Instructions to follow: Output exactly the lines below, starting with the line that has "camera: 135 degrees left, 5 degrees down" and going on through the line that has "turquoise light bulb", both included, and no other lines.

Provided material:

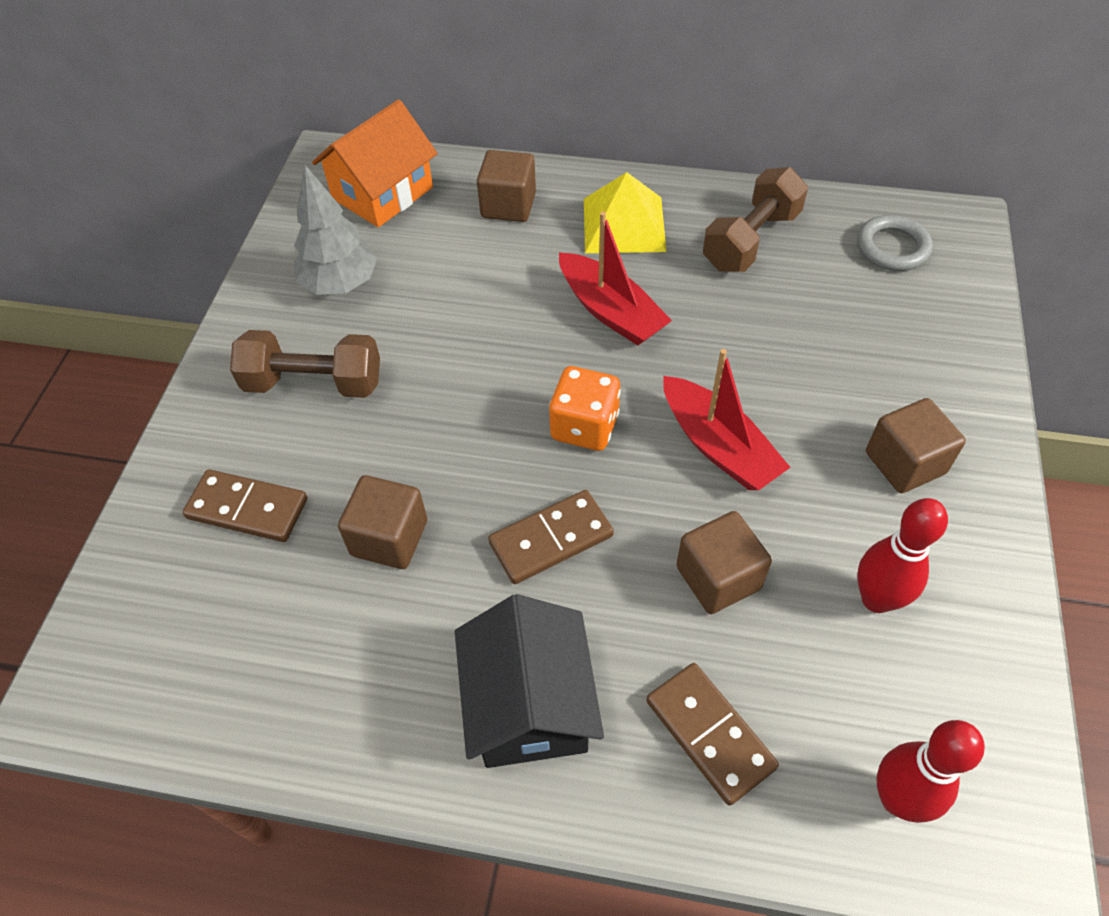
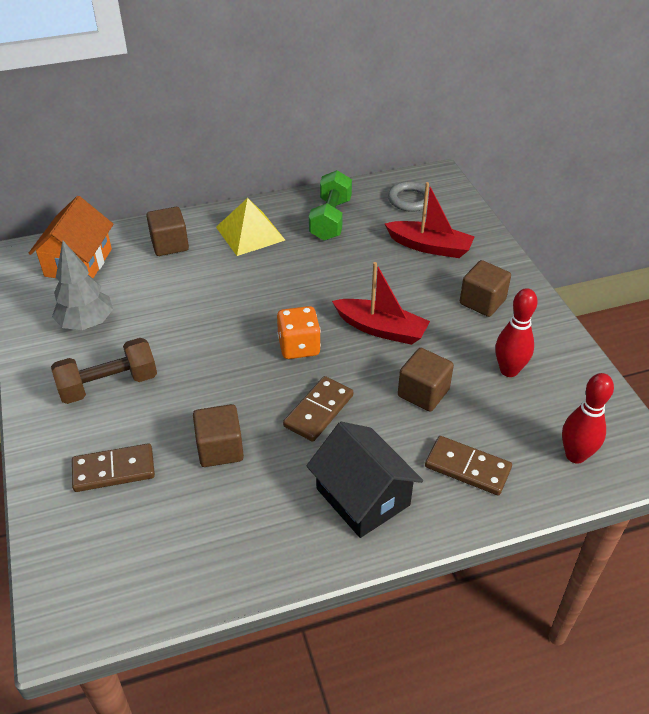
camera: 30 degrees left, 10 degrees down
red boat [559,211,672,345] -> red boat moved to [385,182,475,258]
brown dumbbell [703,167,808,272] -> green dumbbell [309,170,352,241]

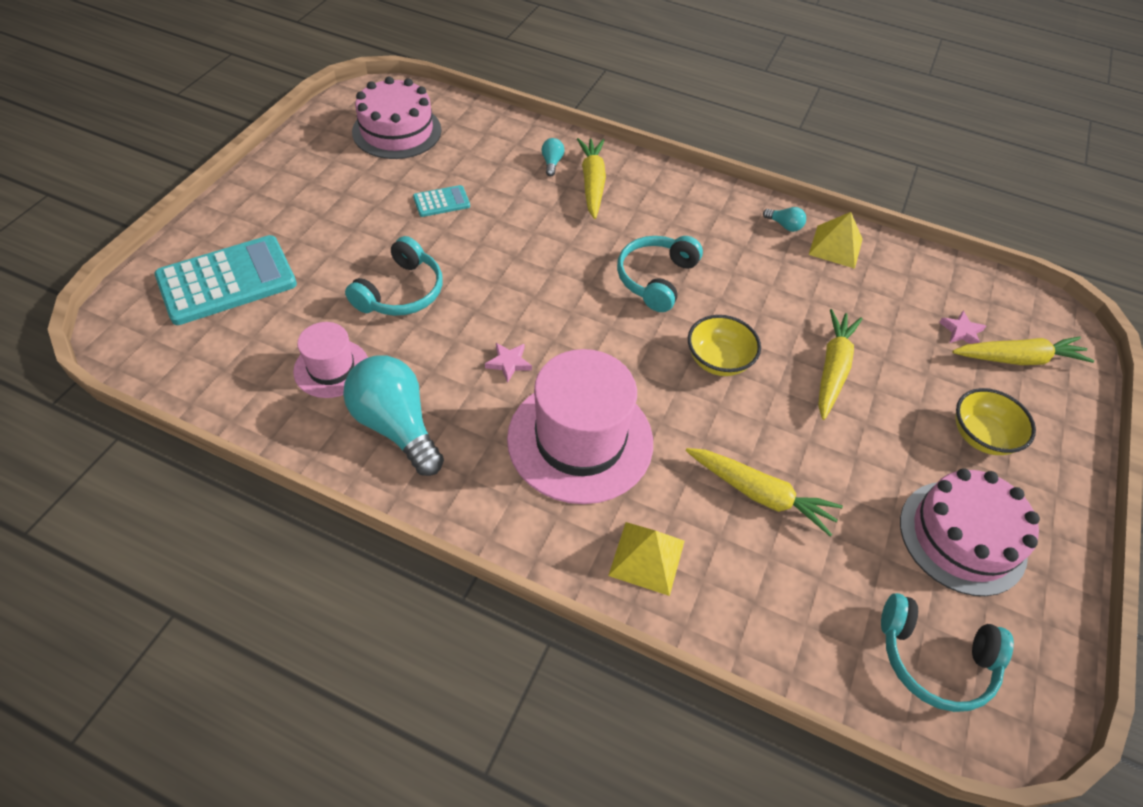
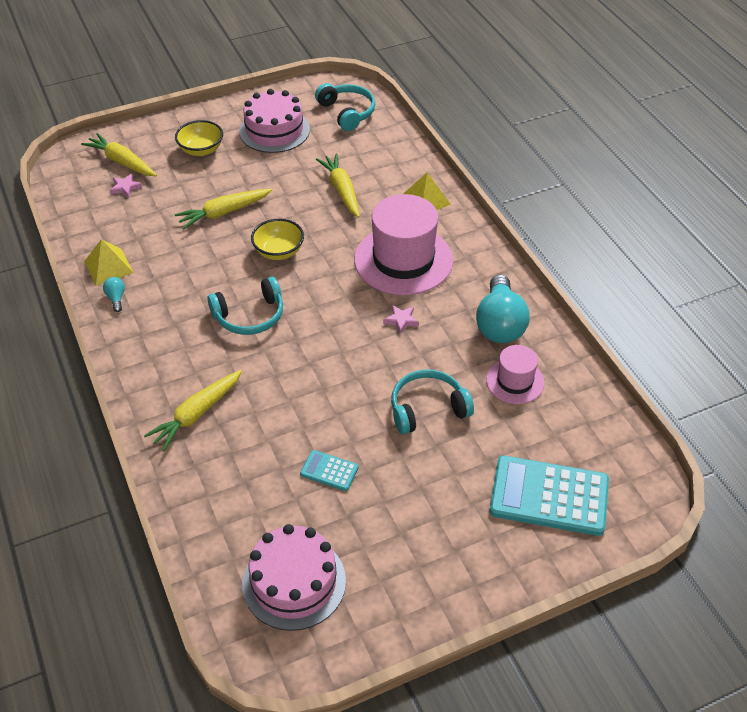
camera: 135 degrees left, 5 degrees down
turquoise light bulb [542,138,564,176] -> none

---

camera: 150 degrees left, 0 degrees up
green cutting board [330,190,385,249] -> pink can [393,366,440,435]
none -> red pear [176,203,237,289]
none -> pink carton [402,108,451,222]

Solution for this task:
camera: 135 degrees left, 5 degrees down
turquoise light bulb [542,138,564,176] -> none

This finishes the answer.